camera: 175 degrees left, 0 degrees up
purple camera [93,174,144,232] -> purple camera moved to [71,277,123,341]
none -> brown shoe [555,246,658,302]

☆ ☆ ☆ ☆ ☆

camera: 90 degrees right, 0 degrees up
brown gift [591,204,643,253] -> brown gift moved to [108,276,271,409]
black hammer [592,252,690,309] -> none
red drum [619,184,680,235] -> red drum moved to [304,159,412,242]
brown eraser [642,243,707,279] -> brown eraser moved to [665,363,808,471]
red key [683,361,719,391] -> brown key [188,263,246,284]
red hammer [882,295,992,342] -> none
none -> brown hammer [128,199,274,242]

☆ ☆ ☆ ☆ ☆

- Task goal: Bring together all lines in the records where the word "brown" is found.

- Solution to the exercise:
none -> brown shoe [555,246,658,302]
brown gift [591,204,643,253] -> brown gift moved to [108,276,271,409]
brown eraser [642,243,707,279] -> brown eraser moved to [665,363,808,471]
red key [683,361,719,391] -> brown key [188,263,246,284]
none -> brown hammer [128,199,274,242]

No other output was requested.